In the records below, the part to copy starts at the line containing "R8: 5.6k (5V, U1/SCL) -> 3.3k (5V, U1/SCL)" and goes to the last line; output it exactly, without pictures.

* **Data**:
====

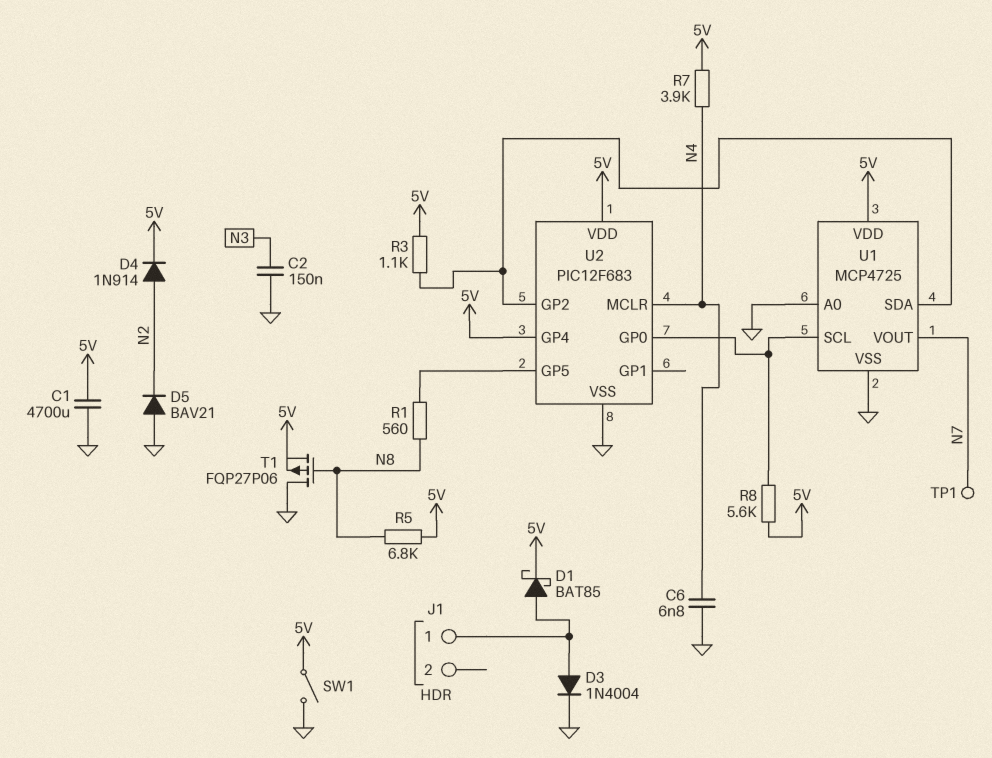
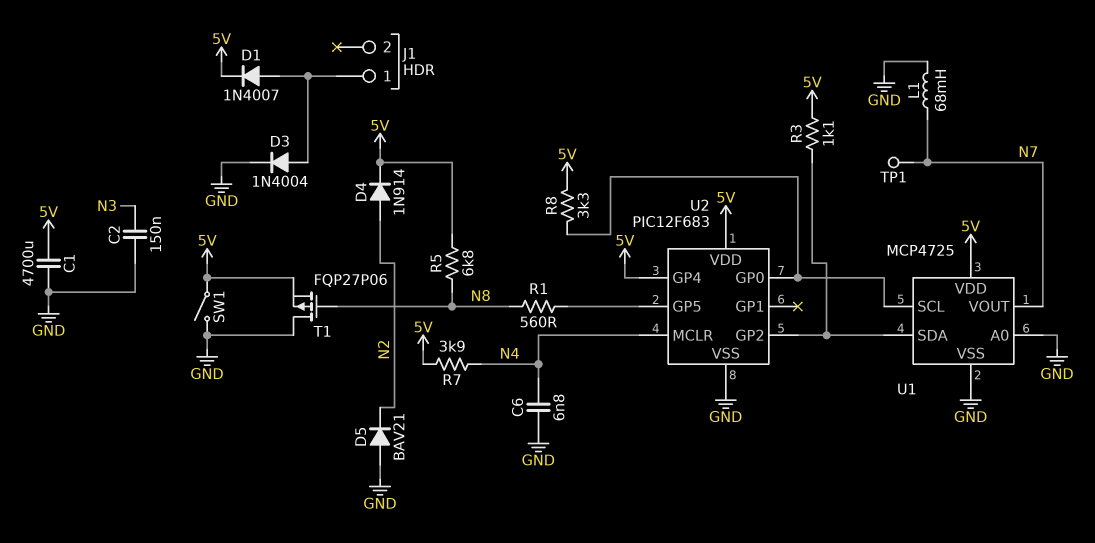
D1: schottky BAT85 (A J1/1, K 5V) -> diode 1N4007 (A J1/1, K 5V)
L1: none -> 68mH (GND, N7)
R8: 5.6k (5V, U1/SCL) -> 3.3k (5V, U1/SCL)

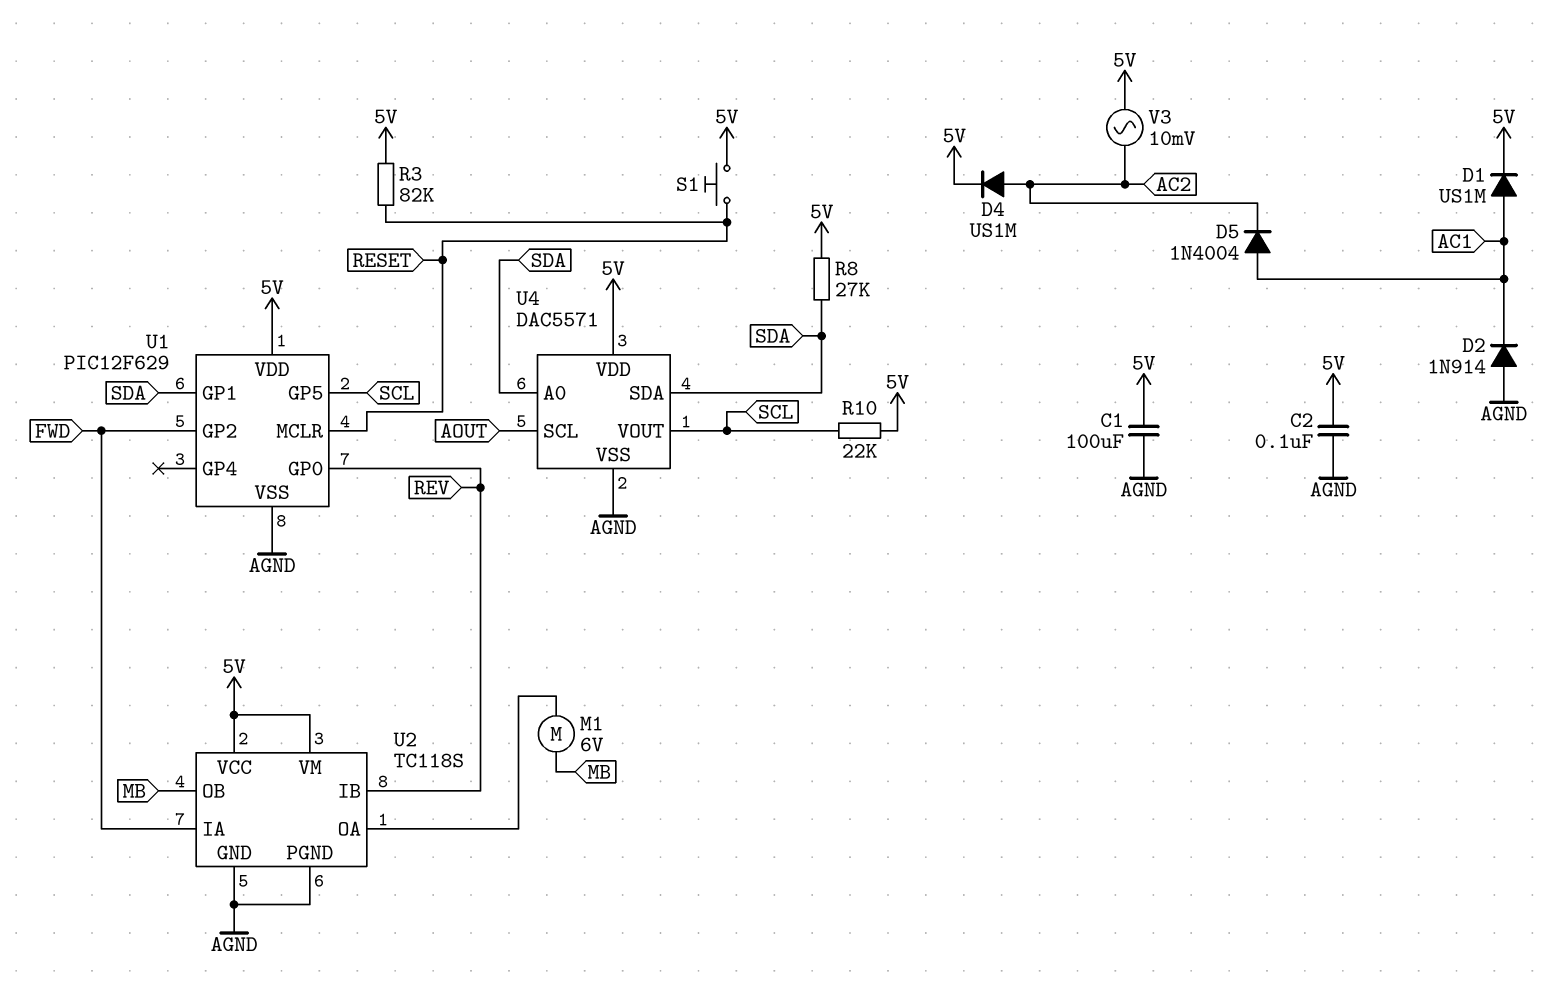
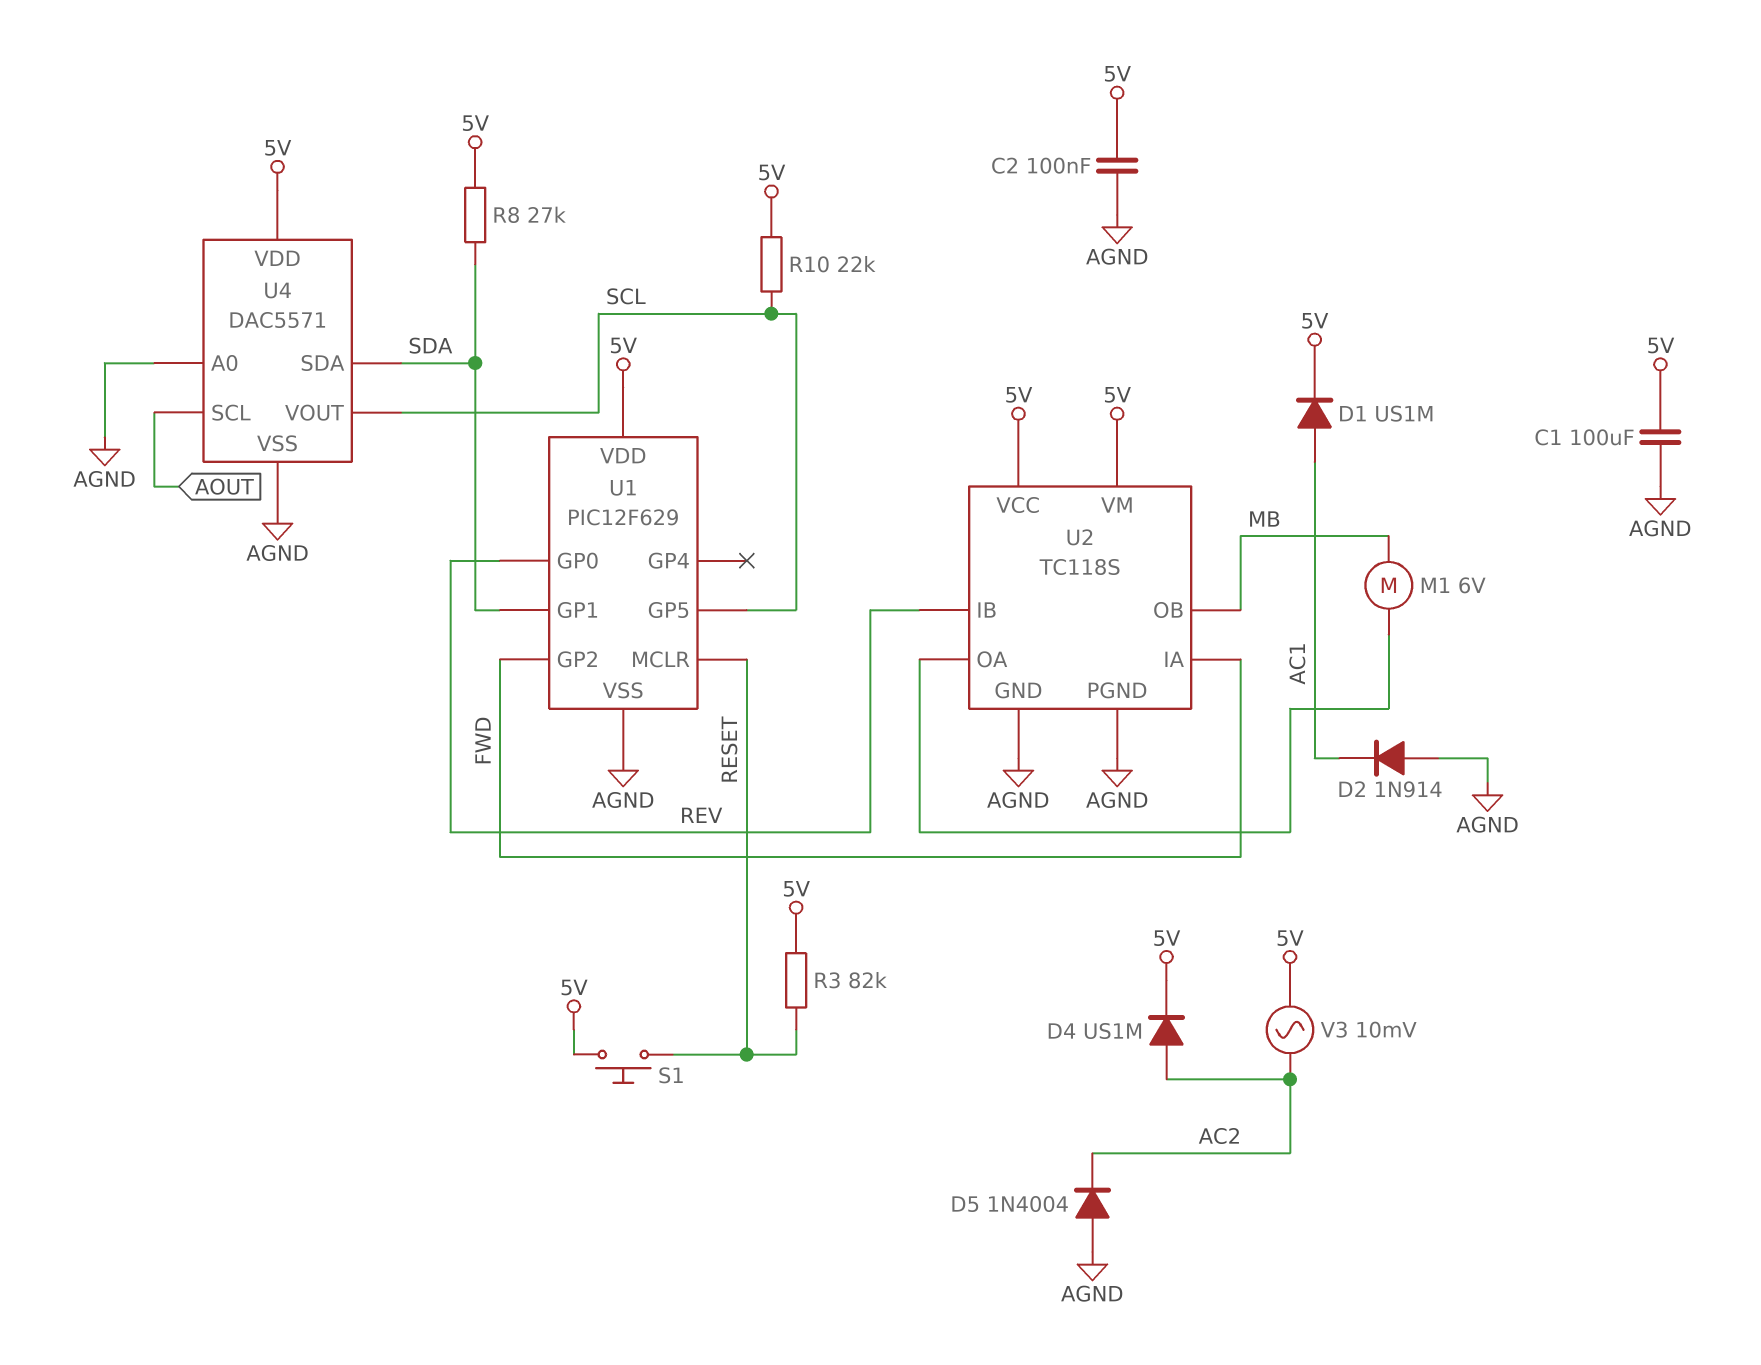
D5: diode 1N4004 (A AC1, K AC2) -> diode 1N4004 (A AGND, K AC2)
U4 pin A0: SDA -> AGND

====

* **Solution below**:
R8: 5.6k (5V, U1/SCL) -> 3.3k (5V, U1/SCL)

D5: diode 1N4004 (A AC1, K AC2) -> diode 1N4004 (A AGND, K AC2)
U4 pin A0: SDA -> AGND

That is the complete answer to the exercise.